Start of Dataset extract

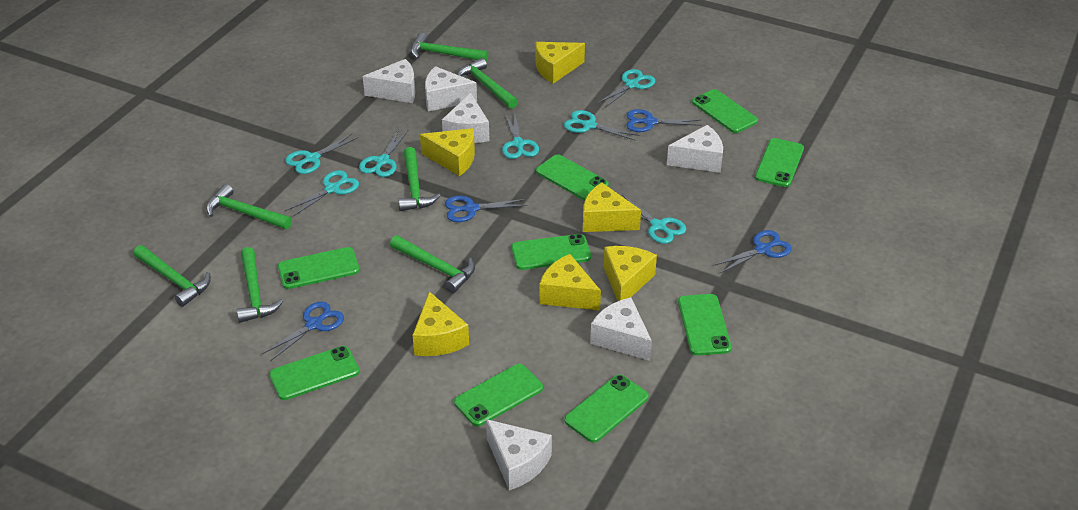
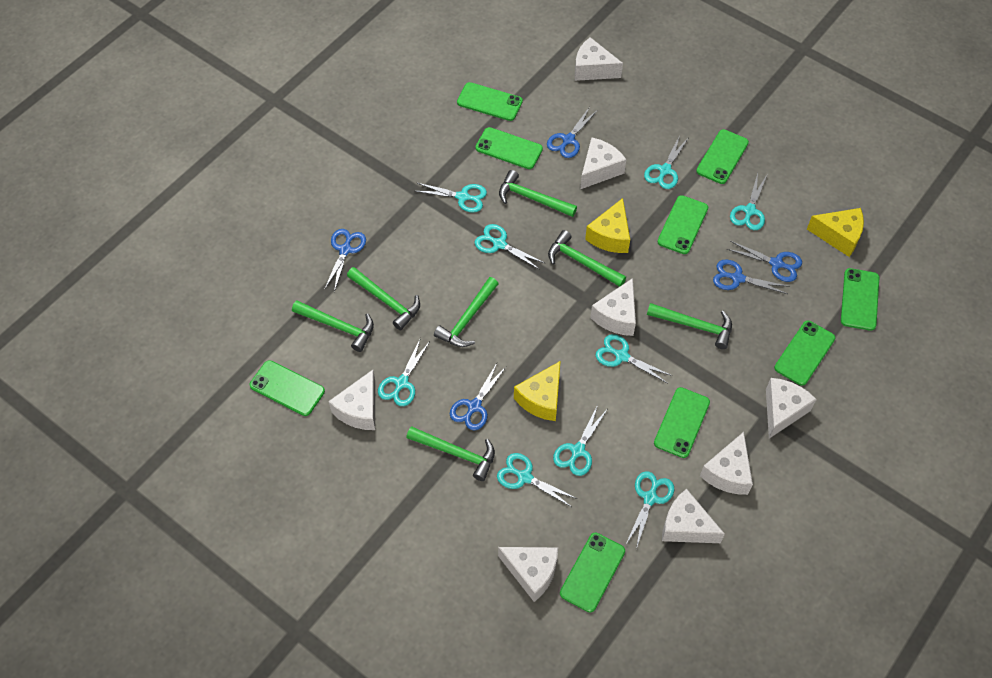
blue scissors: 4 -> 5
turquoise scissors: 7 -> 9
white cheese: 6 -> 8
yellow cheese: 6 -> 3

End of Dataset extract
Start of Dataset extract

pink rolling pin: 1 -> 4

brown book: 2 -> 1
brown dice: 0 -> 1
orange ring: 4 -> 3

End of Dataset extract

Requirement => Using the entries above, extract exactly the span from the line with "pink rolling pin: 1 -> 4" to the line with "orange ring: 4 -> 3", both lines included; leave out everything else.

The answer =>
pink rolling pin: 1 -> 4

brown book: 2 -> 1
brown dice: 0 -> 1
orange ring: 4 -> 3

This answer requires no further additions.